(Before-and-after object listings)
##############################

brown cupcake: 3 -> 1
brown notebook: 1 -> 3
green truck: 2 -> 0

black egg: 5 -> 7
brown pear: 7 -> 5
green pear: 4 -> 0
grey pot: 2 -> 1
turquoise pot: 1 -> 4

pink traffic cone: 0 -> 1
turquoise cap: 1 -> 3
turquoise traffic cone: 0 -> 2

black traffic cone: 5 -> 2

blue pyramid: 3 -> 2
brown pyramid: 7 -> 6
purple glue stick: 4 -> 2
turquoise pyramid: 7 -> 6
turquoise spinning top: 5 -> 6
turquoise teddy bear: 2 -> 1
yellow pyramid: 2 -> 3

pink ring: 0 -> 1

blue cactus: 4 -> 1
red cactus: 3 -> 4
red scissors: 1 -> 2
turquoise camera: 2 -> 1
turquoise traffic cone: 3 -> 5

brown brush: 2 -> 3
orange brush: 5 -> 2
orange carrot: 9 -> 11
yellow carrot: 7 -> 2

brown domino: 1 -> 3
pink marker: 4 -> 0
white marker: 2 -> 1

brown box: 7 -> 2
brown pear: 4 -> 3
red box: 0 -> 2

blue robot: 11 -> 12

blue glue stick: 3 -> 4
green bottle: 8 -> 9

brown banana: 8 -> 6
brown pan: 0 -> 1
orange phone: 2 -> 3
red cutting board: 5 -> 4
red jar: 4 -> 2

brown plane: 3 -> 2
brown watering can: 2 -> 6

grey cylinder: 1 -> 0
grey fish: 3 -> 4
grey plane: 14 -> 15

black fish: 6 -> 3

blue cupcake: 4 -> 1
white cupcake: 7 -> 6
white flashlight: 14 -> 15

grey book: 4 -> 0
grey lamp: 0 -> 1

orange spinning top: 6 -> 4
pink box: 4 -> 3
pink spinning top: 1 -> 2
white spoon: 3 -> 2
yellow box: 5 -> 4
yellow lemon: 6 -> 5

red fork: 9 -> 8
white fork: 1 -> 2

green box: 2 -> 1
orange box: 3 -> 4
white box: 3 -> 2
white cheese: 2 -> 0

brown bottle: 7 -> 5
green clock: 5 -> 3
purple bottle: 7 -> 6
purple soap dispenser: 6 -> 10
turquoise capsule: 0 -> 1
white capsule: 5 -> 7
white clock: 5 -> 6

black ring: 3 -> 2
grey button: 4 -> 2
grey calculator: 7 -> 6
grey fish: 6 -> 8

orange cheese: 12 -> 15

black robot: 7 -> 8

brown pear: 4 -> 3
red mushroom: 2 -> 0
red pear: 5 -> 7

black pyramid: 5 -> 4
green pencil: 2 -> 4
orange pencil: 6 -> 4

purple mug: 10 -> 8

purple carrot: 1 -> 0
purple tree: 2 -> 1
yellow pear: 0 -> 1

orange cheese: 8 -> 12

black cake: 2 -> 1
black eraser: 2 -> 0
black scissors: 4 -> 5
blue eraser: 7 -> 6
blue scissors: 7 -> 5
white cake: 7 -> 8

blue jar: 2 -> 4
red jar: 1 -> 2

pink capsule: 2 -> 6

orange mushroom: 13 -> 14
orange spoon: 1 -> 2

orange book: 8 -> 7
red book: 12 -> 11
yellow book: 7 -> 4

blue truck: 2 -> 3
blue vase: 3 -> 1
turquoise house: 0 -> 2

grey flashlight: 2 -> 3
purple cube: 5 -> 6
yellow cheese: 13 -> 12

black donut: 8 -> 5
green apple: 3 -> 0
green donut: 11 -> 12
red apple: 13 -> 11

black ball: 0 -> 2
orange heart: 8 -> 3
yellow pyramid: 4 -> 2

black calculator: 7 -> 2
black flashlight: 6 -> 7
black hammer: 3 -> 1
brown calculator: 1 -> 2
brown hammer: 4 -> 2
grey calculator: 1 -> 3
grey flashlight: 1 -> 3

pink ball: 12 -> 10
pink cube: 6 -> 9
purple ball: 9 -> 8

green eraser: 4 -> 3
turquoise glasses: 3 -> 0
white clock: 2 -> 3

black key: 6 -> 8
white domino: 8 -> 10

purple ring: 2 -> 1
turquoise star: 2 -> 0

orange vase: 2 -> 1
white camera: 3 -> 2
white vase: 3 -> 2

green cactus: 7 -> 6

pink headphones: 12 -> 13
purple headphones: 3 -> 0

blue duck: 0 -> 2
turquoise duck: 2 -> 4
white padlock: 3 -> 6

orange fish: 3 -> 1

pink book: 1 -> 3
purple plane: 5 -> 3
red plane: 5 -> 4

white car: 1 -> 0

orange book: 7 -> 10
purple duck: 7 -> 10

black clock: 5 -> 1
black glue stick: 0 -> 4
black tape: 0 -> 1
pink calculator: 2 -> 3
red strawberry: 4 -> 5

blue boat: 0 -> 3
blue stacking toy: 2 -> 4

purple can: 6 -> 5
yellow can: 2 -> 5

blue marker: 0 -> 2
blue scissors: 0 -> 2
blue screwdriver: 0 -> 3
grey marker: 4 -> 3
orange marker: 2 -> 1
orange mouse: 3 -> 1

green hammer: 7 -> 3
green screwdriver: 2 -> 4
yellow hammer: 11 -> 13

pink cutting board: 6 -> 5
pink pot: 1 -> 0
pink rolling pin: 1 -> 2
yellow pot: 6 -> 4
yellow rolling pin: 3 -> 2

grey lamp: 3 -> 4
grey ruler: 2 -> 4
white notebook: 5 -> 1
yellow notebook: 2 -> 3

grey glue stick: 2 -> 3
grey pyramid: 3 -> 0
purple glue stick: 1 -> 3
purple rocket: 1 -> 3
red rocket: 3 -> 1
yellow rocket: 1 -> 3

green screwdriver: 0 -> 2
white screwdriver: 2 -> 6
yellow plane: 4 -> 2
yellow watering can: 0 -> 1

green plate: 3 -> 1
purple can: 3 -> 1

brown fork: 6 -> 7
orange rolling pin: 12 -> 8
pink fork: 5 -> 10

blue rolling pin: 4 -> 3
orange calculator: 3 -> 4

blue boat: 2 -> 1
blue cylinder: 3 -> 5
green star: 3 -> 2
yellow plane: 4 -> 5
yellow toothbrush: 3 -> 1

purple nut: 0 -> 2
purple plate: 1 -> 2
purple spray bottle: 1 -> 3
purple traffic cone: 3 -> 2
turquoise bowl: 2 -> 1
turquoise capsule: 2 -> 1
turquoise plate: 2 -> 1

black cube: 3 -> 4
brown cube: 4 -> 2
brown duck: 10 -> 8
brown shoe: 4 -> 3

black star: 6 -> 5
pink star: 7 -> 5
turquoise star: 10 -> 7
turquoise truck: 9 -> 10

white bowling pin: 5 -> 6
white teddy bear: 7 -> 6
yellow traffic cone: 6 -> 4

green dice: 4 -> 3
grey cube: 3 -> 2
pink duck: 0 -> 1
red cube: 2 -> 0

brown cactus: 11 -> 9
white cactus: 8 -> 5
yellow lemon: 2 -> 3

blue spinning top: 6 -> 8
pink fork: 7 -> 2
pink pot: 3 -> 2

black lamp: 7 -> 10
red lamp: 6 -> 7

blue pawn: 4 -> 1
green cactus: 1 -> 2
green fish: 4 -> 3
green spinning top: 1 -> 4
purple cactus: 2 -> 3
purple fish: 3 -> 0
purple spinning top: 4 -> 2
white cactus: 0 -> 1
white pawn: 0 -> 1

##############################

## TASK BRIEF
Reproduce every record, matching each line exactly.

## ANSWER BELOW
brown cupcake: 3 -> 1
brown notebook: 1 -> 3
green truck: 2 -> 0

black egg: 5 -> 7
brown pear: 7 -> 5
green pear: 4 -> 0
grey pot: 2 -> 1
turquoise pot: 1 -> 4

pink traffic cone: 0 -> 1
turquoise cap: 1 -> 3
turquoise traffic cone: 0 -> 2

black traffic cone: 5 -> 2

blue pyramid: 3 -> 2
brown pyramid: 7 -> 6
purple glue stick: 4 -> 2
turquoise pyramid: 7 -> 6
turquoise spinning top: 5 -> 6
turquoise teddy bear: 2 -> 1
yellow pyramid: 2 -> 3

pink ring: 0 -> 1

blue cactus: 4 -> 1
red cactus: 3 -> 4
red scissors: 1 -> 2
turquoise camera: 2 -> 1
turquoise traffic cone: 3 -> 5

brown brush: 2 -> 3
orange brush: 5 -> 2
orange carrot: 9 -> 11
yellow carrot: 7 -> 2

brown domino: 1 -> 3
pink marker: 4 -> 0
white marker: 2 -> 1

brown box: 7 -> 2
brown pear: 4 -> 3
red box: 0 -> 2

blue robot: 11 -> 12

blue glue stick: 3 -> 4
green bottle: 8 -> 9

brown banana: 8 -> 6
brown pan: 0 -> 1
orange phone: 2 -> 3
red cutting board: 5 -> 4
red jar: 4 -> 2

brown plane: 3 -> 2
brown watering can: 2 -> 6

grey cylinder: 1 -> 0
grey fish: 3 -> 4
grey plane: 14 -> 15

black fish: 6 -> 3

blue cupcake: 4 -> 1
white cupcake: 7 -> 6
white flashlight: 14 -> 15

grey book: 4 -> 0
grey lamp: 0 -> 1

orange spinning top: 6 -> 4
pink box: 4 -> 3
pink spinning top: 1 -> 2
white spoon: 3 -> 2
yellow box: 5 -> 4
yellow lemon: 6 -> 5

red fork: 9 -> 8
white fork: 1 -> 2

green box: 2 -> 1
orange box: 3 -> 4
white box: 3 -> 2
white cheese: 2 -> 0

brown bottle: 7 -> 5
green clock: 5 -> 3
purple bottle: 7 -> 6
purple soap dispenser: 6 -> 10
turquoise capsule: 0 -> 1
white capsule: 5 -> 7
white clock: 5 -> 6

black ring: 3 -> 2
grey button: 4 -> 2
grey calculator: 7 -> 6
grey fish: 6 -> 8

orange cheese: 12 -> 15

black robot: 7 -> 8

brown pear: 4 -> 3
red mushroom: 2 -> 0
red pear: 5 -> 7

black pyramid: 5 -> 4
green pencil: 2 -> 4
orange pencil: 6 -> 4

purple mug: 10 -> 8

purple carrot: 1 -> 0
purple tree: 2 -> 1
yellow pear: 0 -> 1

orange cheese: 8 -> 12

black cake: 2 -> 1
black eraser: 2 -> 0
black scissors: 4 -> 5
blue eraser: 7 -> 6
blue scissors: 7 -> 5
white cake: 7 -> 8

blue jar: 2 -> 4
red jar: 1 -> 2

pink capsule: 2 -> 6

orange mushroom: 13 -> 14
orange spoon: 1 -> 2

orange book: 8 -> 7
red book: 12 -> 11
yellow book: 7 -> 4

blue truck: 2 -> 3
blue vase: 3 -> 1
turquoise house: 0 -> 2

grey flashlight: 2 -> 3
purple cube: 5 -> 6
yellow cheese: 13 -> 12

black donut: 8 -> 5
green apple: 3 -> 0
green donut: 11 -> 12
red apple: 13 -> 11

black ball: 0 -> 2
orange heart: 8 -> 3
yellow pyramid: 4 -> 2

black calculator: 7 -> 2
black flashlight: 6 -> 7
black hammer: 3 -> 1
brown calculator: 1 -> 2
brown hammer: 4 -> 2
grey calculator: 1 -> 3
grey flashlight: 1 -> 3

pink ball: 12 -> 10
pink cube: 6 -> 9
purple ball: 9 -> 8

green eraser: 4 -> 3
turquoise glasses: 3 -> 0
white clock: 2 -> 3

black key: 6 -> 8
white domino: 8 -> 10

purple ring: 2 -> 1
turquoise star: 2 -> 0

orange vase: 2 -> 1
white camera: 3 -> 2
white vase: 3 -> 2

green cactus: 7 -> 6

pink headphones: 12 -> 13
purple headphones: 3 -> 0

blue duck: 0 -> 2
turquoise duck: 2 -> 4
white padlock: 3 -> 6

orange fish: 3 -> 1

pink book: 1 -> 3
purple plane: 5 -> 3
red plane: 5 -> 4

white car: 1 -> 0

orange book: 7 -> 10
purple duck: 7 -> 10

black clock: 5 -> 1
black glue stick: 0 -> 4
black tape: 0 -> 1
pink calculator: 2 -> 3
red strawberry: 4 -> 5

blue boat: 0 -> 3
blue stacking toy: 2 -> 4

purple can: 6 -> 5
yellow can: 2 -> 5

blue marker: 0 -> 2
blue scissors: 0 -> 2
blue screwdriver: 0 -> 3
grey marker: 4 -> 3
orange marker: 2 -> 1
orange mouse: 3 -> 1

green hammer: 7 -> 3
green screwdriver: 2 -> 4
yellow hammer: 11 -> 13

pink cutting board: 6 -> 5
pink pot: 1 -> 0
pink rolling pin: 1 -> 2
yellow pot: 6 -> 4
yellow rolling pin: 3 -> 2

grey lamp: 3 -> 4
grey ruler: 2 -> 4
white notebook: 5 -> 1
yellow notebook: 2 -> 3

grey glue stick: 2 -> 3
grey pyramid: 3 -> 0
purple glue stick: 1 -> 3
purple rocket: 1 -> 3
red rocket: 3 -> 1
yellow rocket: 1 -> 3

green screwdriver: 0 -> 2
white screwdriver: 2 -> 6
yellow plane: 4 -> 2
yellow watering can: 0 -> 1

green plate: 3 -> 1
purple can: 3 -> 1

brown fork: 6 -> 7
orange rolling pin: 12 -> 8
pink fork: 5 -> 10

blue rolling pin: 4 -> 3
orange calculator: 3 -> 4

blue boat: 2 -> 1
blue cylinder: 3 -> 5
green star: 3 -> 2
yellow plane: 4 -> 5
yellow toothbrush: 3 -> 1

purple nut: 0 -> 2
purple plate: 1 -> 2
purple spray bottle: 1 -> 3
purple traffic cone: 3 -> 2
turquoise bowl: 2 -> 1
turquoise capsule: 2 -> 1
turquoise plate: 2 -> 1

black cube: 3 -> 4
brown cube: 4 -> 2
brown duck: 10 -> 8
brown shoe: 4 -> 3

black star: 6 -> 5
pink star: 7 -> 5
turquoise star: 10 -> 7
turquoise truck: 9 -> 10

white bowling pin: 5 -> 6
white teddy bear: 7 -> 6
yellow traffic cone: 6 -> 4

green dice: 4 -> 3
grey cube: 3 -> 2
pink duck: 0 -> 1
red cube: 2 -> 0

brown cactus: 11 -> 9
white cactus: 8 -> 5
yellow lemon: 2 -> 3

blue spinning top: 6 -> 8
pink fork: 7 -> 2
pink pot: 3 -> 2

black lamp: 7 -> 10
red lamp: 6 -> 7

blue pawn: 4 -> 1
green cactus: 1 -> 2
green fish: 4 -> 3
green spinning top: 1 -> 4
purple cactus: 2 -> 3
purple fish: 3 -> 0
purple spinning top: 4 -> 2
white cactus: 0 -> 1
white pawn: 0 -> 1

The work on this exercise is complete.